Task description:
Give every entry again, word for word.

Provided material:
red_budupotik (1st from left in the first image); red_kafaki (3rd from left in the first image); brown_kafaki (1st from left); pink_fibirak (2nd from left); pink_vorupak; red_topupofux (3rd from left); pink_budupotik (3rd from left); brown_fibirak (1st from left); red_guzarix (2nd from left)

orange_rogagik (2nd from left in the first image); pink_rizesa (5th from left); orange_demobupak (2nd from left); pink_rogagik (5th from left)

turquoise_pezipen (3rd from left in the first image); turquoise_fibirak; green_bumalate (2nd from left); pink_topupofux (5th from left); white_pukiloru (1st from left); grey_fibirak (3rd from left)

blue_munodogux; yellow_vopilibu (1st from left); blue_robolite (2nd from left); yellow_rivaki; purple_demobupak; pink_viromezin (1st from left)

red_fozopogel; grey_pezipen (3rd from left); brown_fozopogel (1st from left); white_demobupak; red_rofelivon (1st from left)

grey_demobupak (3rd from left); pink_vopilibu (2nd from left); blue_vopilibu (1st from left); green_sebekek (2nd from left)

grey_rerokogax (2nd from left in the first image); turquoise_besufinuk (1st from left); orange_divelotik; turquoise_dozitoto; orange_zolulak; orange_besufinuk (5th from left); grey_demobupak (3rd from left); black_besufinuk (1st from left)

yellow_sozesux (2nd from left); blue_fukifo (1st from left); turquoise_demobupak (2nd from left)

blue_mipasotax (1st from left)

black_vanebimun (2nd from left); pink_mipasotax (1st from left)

Output for this task:
red_budupotik (1st from left in the first image); red_kafaki (3rd from left in the first image); brown_kafaki (1st from left); pink_fibirak (2nd from left); pink_vorupak; red_topupofux (3rd from left); pink_budupotik (3rd from left); brown_fibirak (1st from left); red_guzarix (2nd from left)

orange_rogagik (2nd from left in the first image); pink_rizesa (5th from left); orange_demobupak (2nd from left); pink_rogagik (5th from left)

turquoise_pezipen (3rd from left in the first image); turquoise_fibirak; green_bumalate (2nd from left); pink_topupofux (5th from left); white_pukiloru (1st from left); grey_fibirak (3rd from left)

blue_munodogux; yellow_vopilibu (1st from left); blue_robolite (2nd from left); yellow_rivaki; purple_demobupak; pink_viromezin (1st from left)

red_fozopogel; grey_pezipen (3rd from left); brown_fozopogel (1st from left); white_demobupak; red_rofelivon (1st from left)

grey_demobupak (3rd from left); pink_vopilibu (2nd from left); blue_vopilibu (1st from left); green_sebekek (2nd from left)

grey_rerokogax (2nd from left in the first image); turquoise_besufinuk (1st from left); orange_divelotik; turquoise_dozitoto; orange_zolulak; orange_besufinuk (5th from left); grey_demobupak (3rd from left); black_besufinuk (1st from left)

yellow_sozesux (2nd from left); blue_fukifo (1st from left); turquoise_demobupak (2nd from left)

blue_mipasotax (1st from left)

black_vanebimun (2nd from left); pink_mipasotax (1st from left)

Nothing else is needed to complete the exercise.